Work required: Retype each line of the material exactly, please, skipping any picture in it.

:: Source data ::

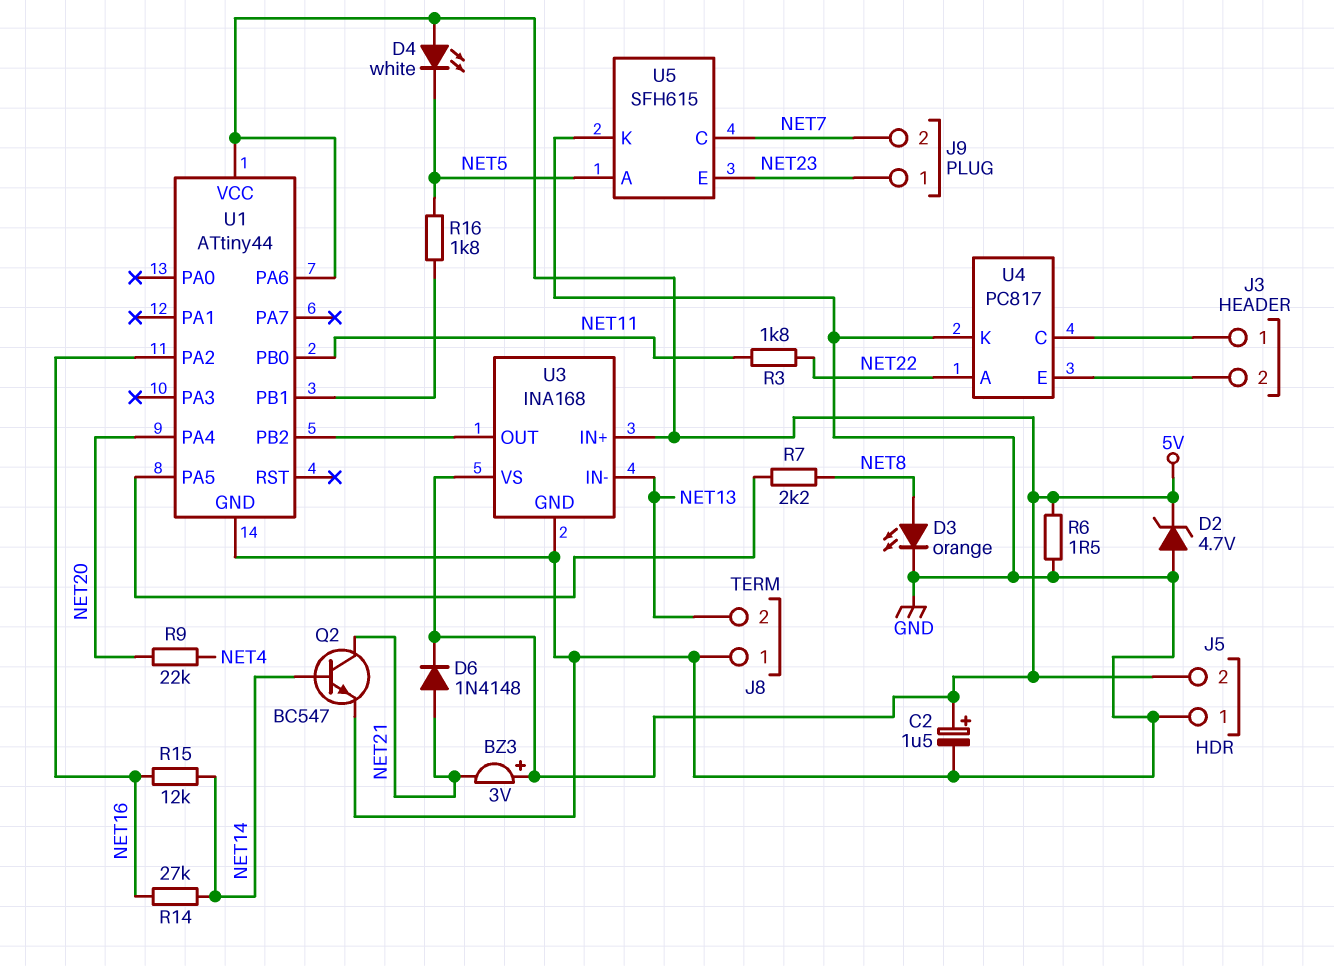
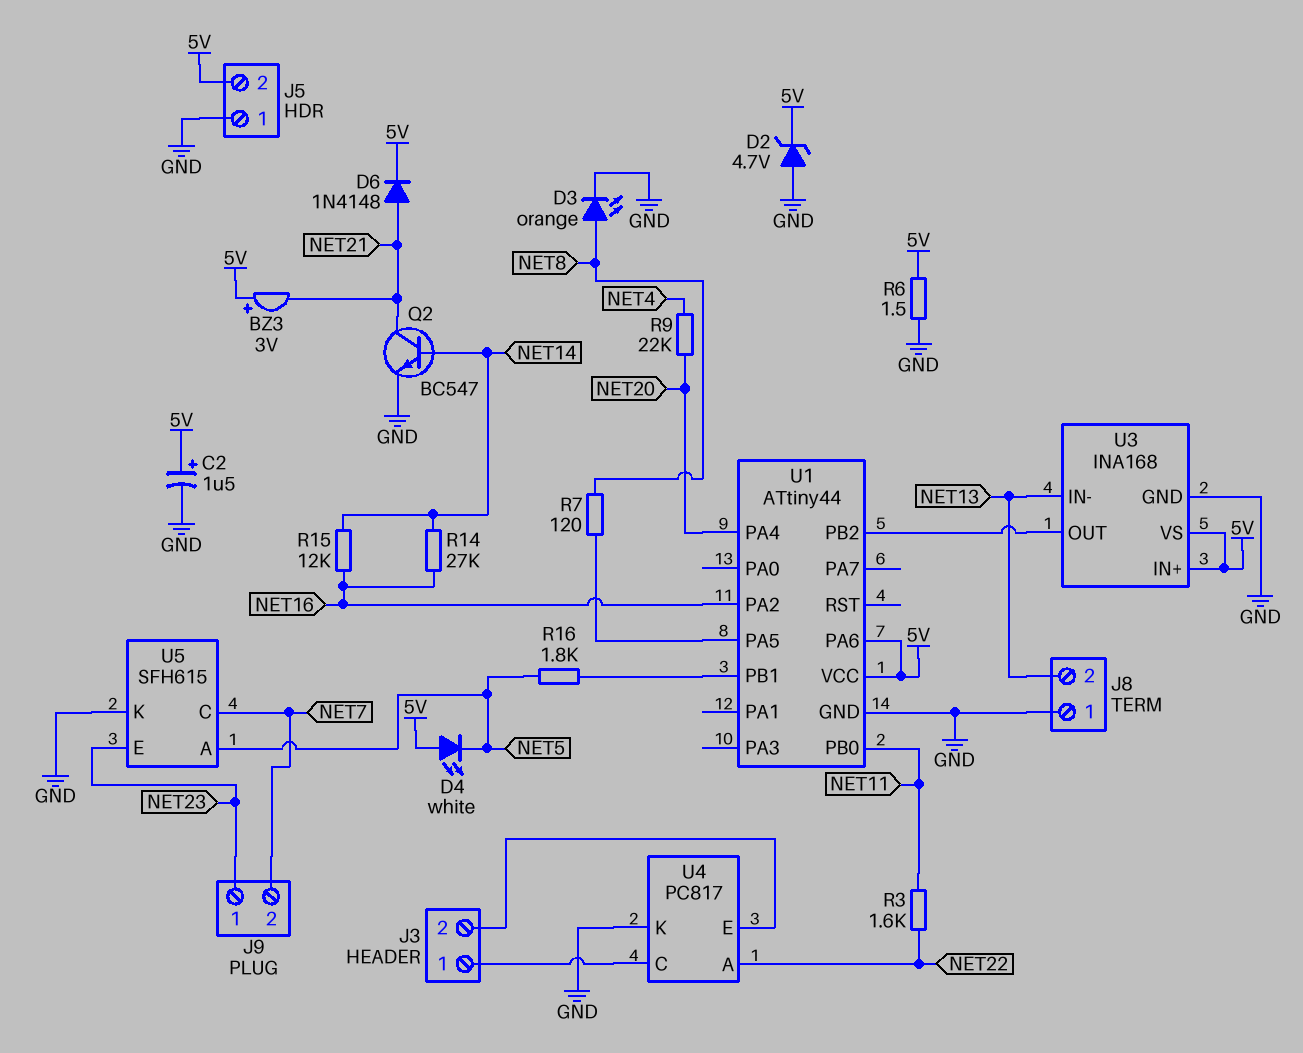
R3: 1.8k (NET11, NET22) -> 1.6k (NET11, NET22)
R7: 2.2k (NET8, U1/PA5) -> 120 (NET8, U1/PA5)

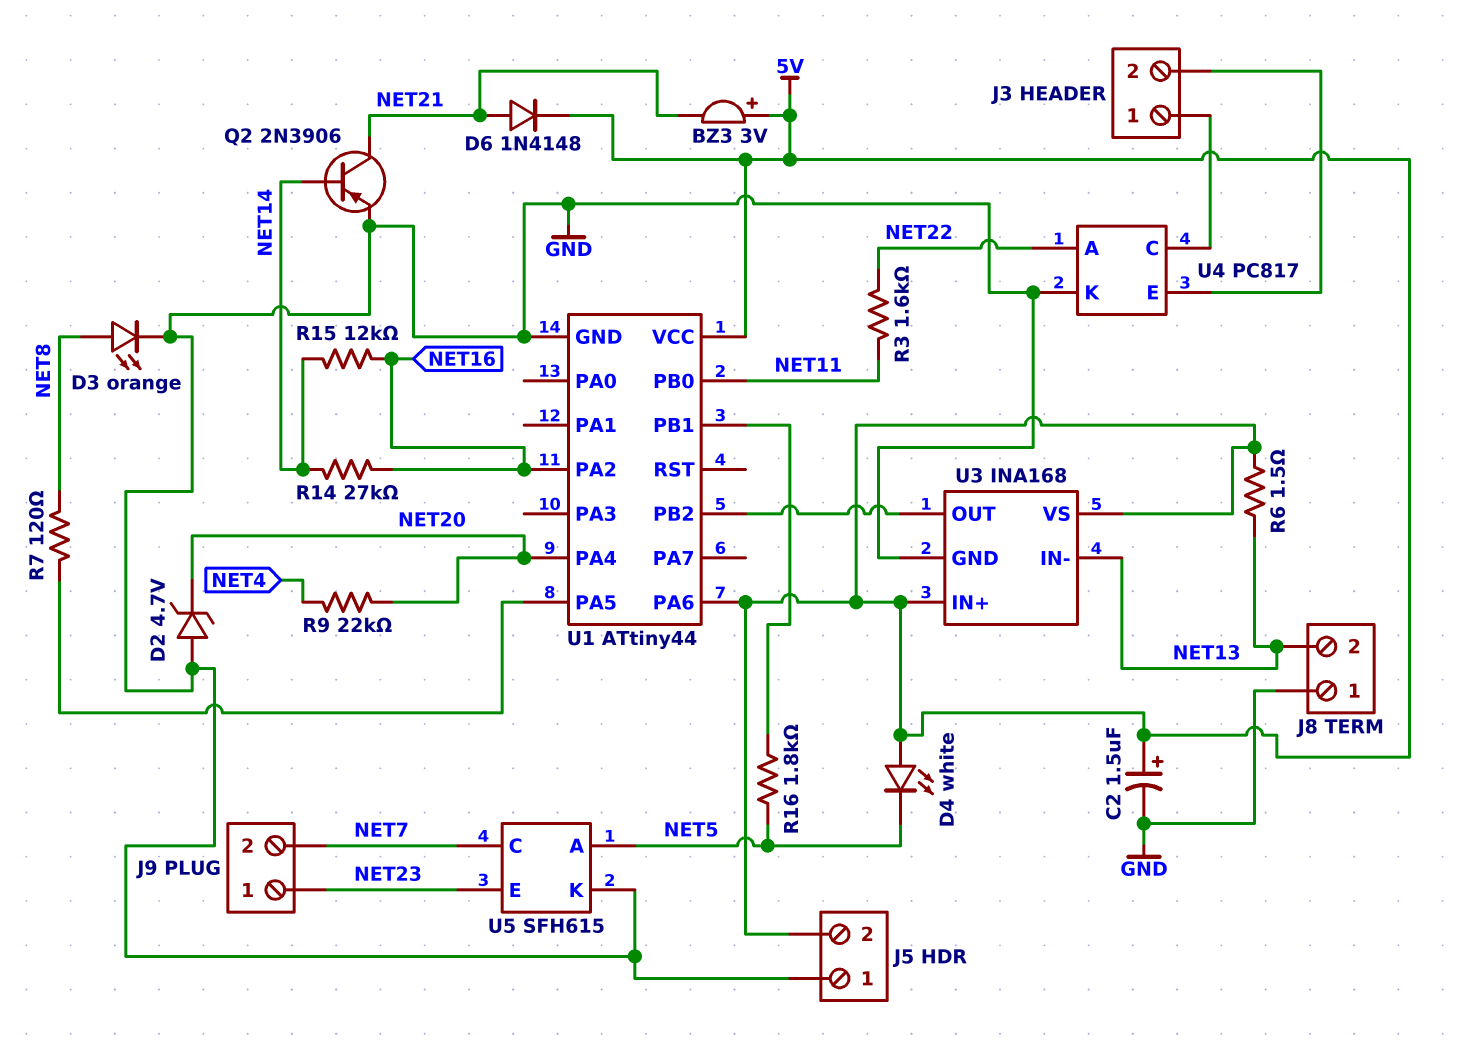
D2: zener 4.7V (A GND, K 5V) -> zener 4.7V (A GND, K NET20)
Q2: NPN BC547 (B NET14, C NET21, E GND) -> PNP 2N3906 (B NET14, C NET21, E GND)
R6: 1.5 (5V, GND) -> 1.5 (5V, NET13)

:::

Solution for this exercise:
R3: 1.8k (NET11, NET22) -> 1.6k (NET11, NET22)
R7: 2.2k (NET8, U1/PA5) -> 120 (NET8, U1/PA5)

D2: zener 4.7V (A GND, K 5V) -> zener 4.7V (A GND, K NET20)
Q2: NPN BC547 (B NET14, C NET21, E GND) -> PNP 2N3906 (B NET14, C NET21, E GND)
R6: 1.5 (5V, GND) -> 1.5 (5V, NET13)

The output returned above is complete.